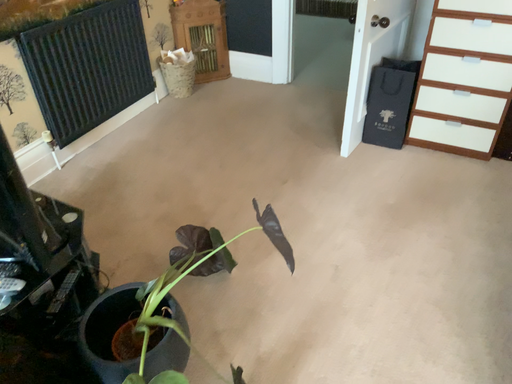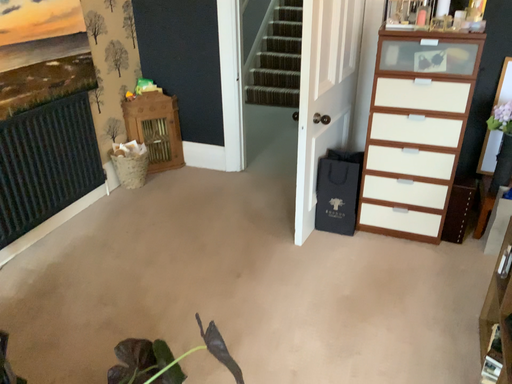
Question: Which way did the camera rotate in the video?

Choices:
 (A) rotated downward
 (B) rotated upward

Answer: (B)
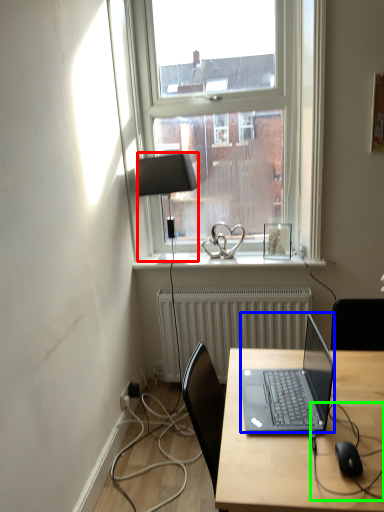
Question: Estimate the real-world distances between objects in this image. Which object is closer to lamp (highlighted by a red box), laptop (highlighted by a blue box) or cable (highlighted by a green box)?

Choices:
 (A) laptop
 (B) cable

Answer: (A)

* * *

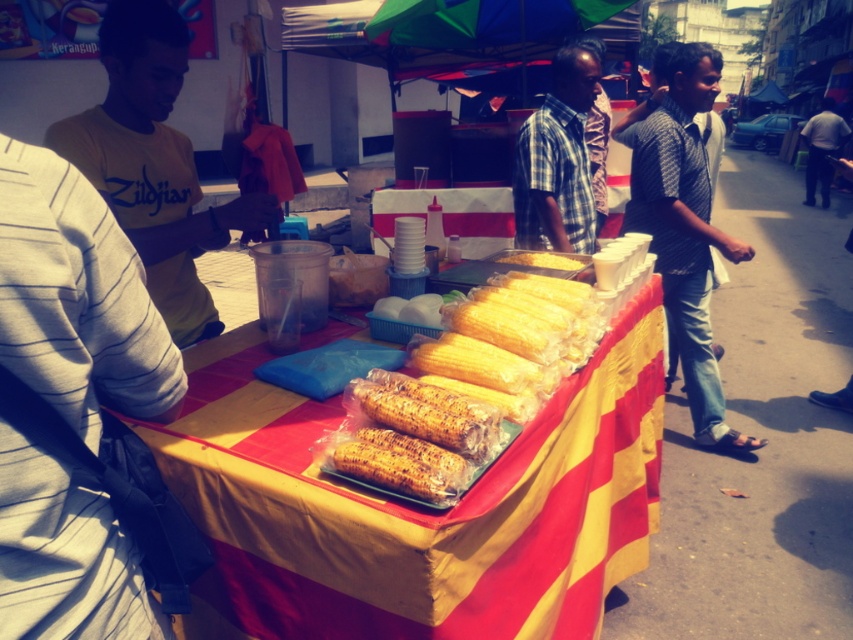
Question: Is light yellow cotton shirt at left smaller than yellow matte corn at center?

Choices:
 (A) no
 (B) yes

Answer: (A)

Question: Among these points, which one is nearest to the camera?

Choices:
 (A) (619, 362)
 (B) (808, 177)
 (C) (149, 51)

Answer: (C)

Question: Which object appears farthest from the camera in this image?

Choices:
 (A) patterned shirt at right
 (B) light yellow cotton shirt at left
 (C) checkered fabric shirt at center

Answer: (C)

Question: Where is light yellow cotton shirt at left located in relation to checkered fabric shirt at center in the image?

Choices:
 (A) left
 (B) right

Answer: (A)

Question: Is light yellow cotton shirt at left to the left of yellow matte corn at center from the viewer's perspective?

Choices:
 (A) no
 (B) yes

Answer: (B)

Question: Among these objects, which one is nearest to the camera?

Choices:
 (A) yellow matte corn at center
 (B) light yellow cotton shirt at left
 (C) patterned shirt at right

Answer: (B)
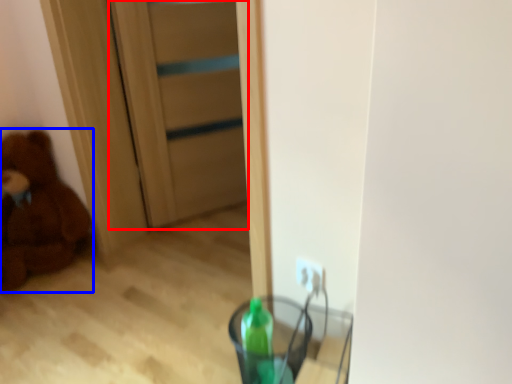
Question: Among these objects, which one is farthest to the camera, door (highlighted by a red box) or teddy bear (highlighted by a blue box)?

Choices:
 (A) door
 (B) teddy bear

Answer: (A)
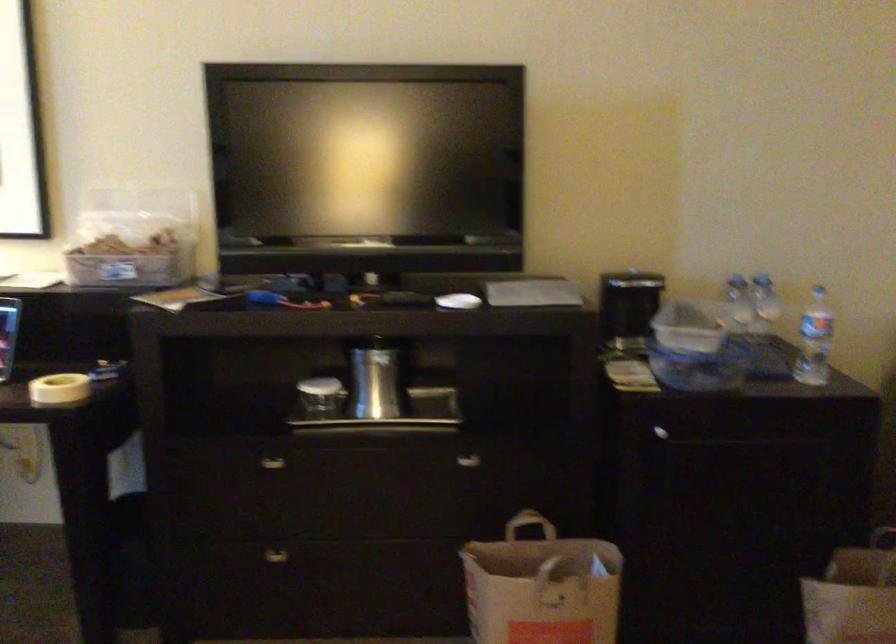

...

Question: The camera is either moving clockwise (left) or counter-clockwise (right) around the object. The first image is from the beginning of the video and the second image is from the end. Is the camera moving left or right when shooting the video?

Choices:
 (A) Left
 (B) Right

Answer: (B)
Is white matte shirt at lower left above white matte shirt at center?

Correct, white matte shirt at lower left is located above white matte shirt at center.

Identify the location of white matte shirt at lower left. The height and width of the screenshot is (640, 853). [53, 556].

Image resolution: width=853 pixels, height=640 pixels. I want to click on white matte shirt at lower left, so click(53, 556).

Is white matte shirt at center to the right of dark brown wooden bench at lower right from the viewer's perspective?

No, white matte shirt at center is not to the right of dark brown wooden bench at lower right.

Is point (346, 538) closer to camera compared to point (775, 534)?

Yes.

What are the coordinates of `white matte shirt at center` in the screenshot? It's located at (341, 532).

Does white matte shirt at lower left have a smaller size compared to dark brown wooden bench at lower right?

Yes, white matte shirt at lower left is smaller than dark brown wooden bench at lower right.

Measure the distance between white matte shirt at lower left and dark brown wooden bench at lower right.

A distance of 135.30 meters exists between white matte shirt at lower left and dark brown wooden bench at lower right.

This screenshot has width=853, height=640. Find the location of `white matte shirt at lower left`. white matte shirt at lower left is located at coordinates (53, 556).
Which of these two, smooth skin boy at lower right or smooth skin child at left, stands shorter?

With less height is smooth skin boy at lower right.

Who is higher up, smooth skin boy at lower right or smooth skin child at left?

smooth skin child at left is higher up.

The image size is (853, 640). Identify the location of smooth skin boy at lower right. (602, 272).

* **DO THIS**
Reproduce the listing from the line with "With less height" to the line with "smooth skin child at left is higher up.", both of those lines included.

* **SOLVED PROBLEM**
With less height is smooth skin boy at lower right.

Who is higher up, smooth skin boy at lower right or smooth skin child at left?

smooth skin child at left is higher up.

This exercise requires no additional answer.